=== WORK TO BE COMPLETED ===
After dropping the pictures, give again exactly the lines of the data from its first line through the line with "BrightOrangeFirTree 686, 298, 738, 363", which is included as well.

[DATASET ENTRIES — start]

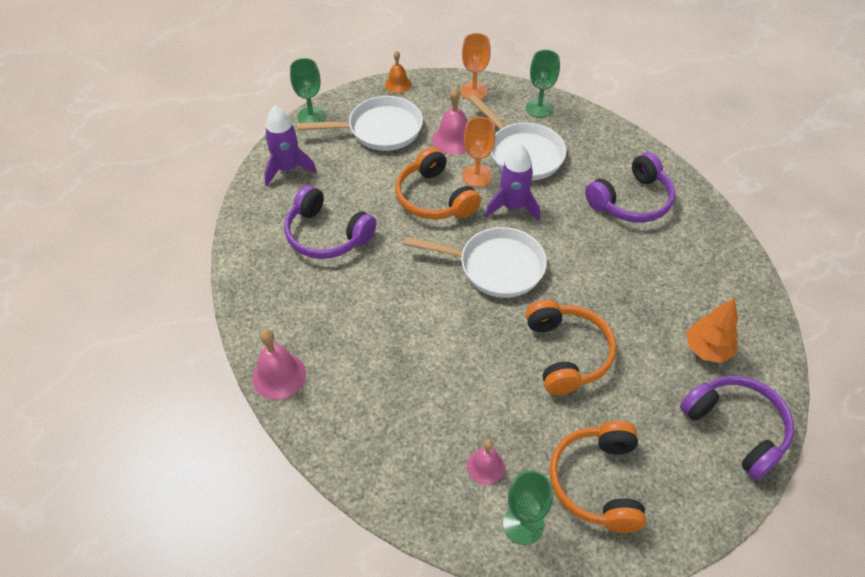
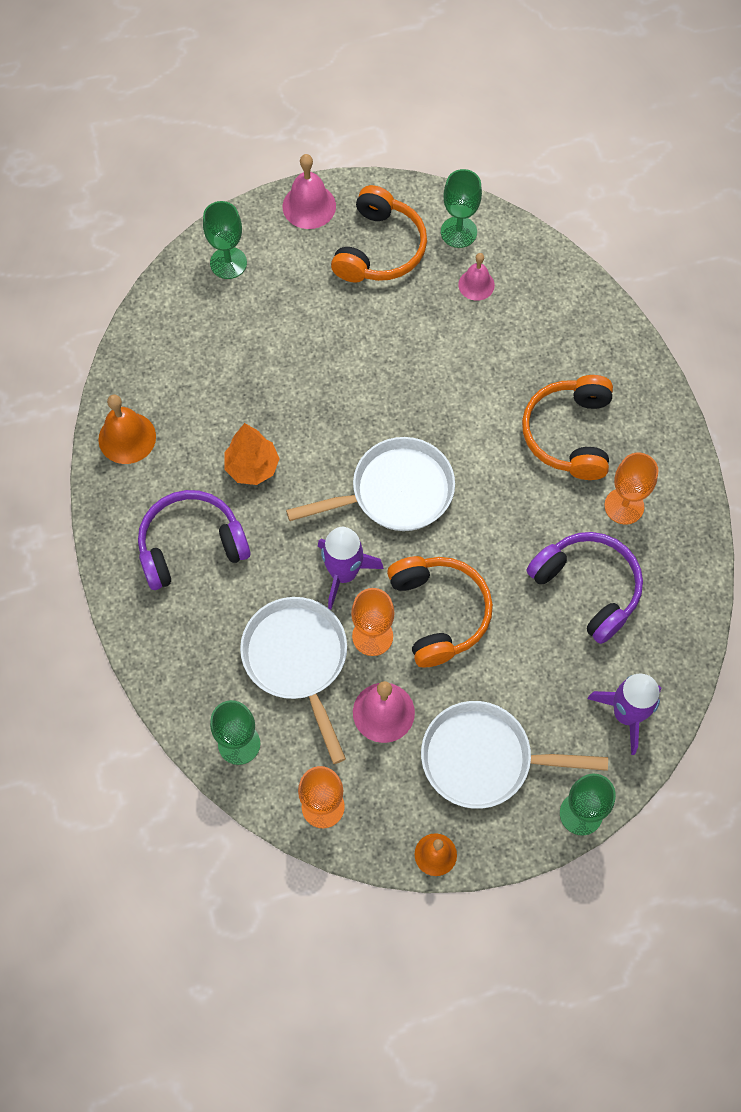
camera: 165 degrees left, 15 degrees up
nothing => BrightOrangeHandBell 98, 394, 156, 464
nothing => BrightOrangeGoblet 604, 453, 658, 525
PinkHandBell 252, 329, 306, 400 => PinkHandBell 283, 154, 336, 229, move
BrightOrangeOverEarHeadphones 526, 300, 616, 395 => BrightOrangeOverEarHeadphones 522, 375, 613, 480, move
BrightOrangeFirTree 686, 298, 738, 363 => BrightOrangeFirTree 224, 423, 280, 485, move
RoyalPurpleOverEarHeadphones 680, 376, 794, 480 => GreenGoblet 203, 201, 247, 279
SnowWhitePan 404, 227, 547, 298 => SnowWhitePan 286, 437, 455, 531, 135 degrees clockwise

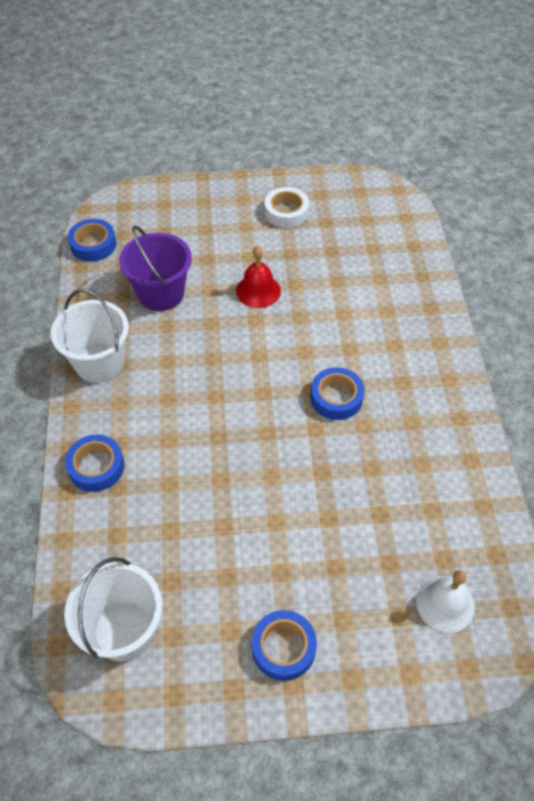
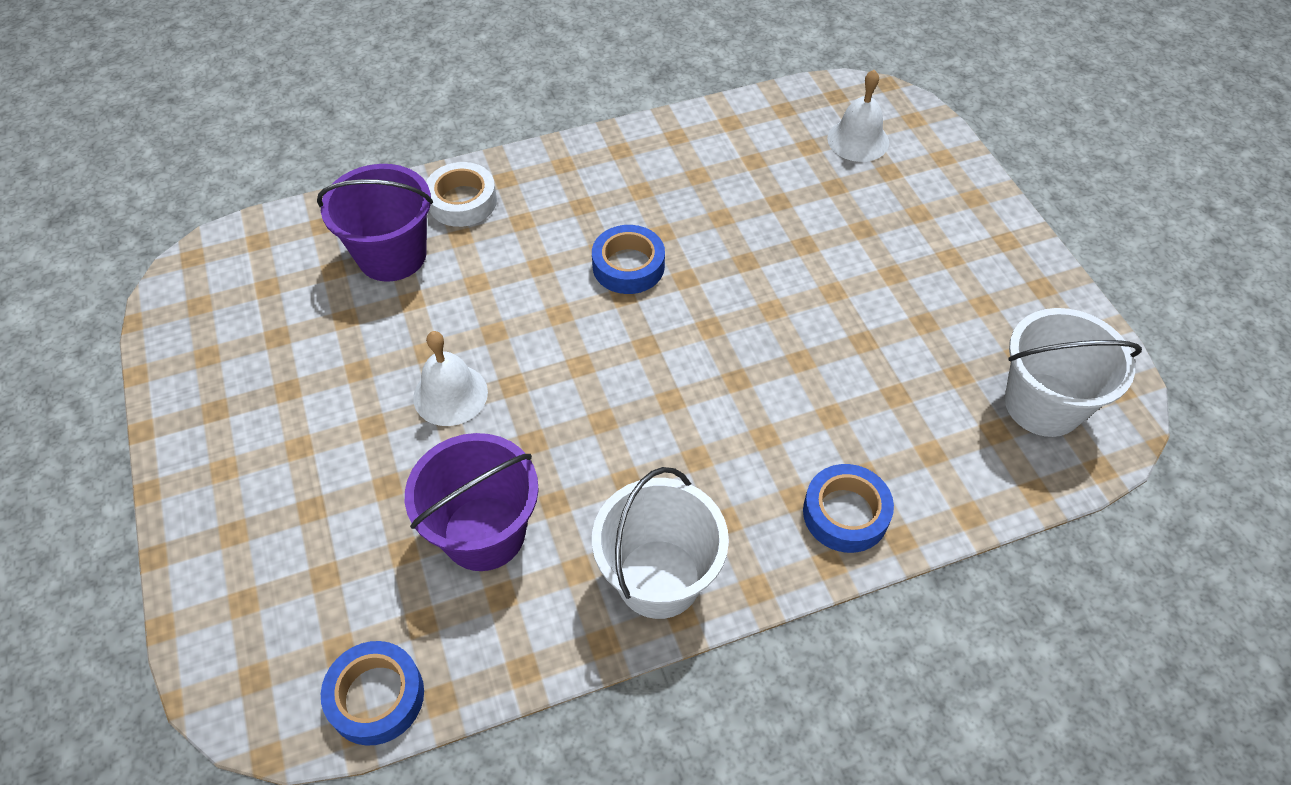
camera: 105 degrees left, 0 degrees up
BlueStickyTape 252, 610, 317, 681 => nothing
nothing => RoyalPurpleSandBucket 317, 164, 433, 282
SnowWhiteStickyTape 265, 187, 309, 228 => SnowWhiteStickyTape 426, 162, 497, 227, move
RedHandBell 236, 246, 281, 308 => SnowWhiteHandBell 413, 331, 488, 426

[DATASET ENTRIES — finish]

=== EXERCISE SOLUTION ===
camera: 165 degrees left, 15 degrees up
nothing => BrightOrangeHandBell 98, 394, 156, 464
nothing => BrightOrangeGoblet 604, 453, 658, 525
PinkHandBell 252, 329, 306, 400 => PinkHandBell 283, 154, 336, 229, move
BrightOrangeOverEarHeadphones 526, 300, 616, 395 => BrightOrangeOverEarHeadphones 522, 375, 613, 480, move
BrightOrangeFirTree 686, 298, 738, 363 => BrightOrangeFirTree 224, 423, 280, 485, move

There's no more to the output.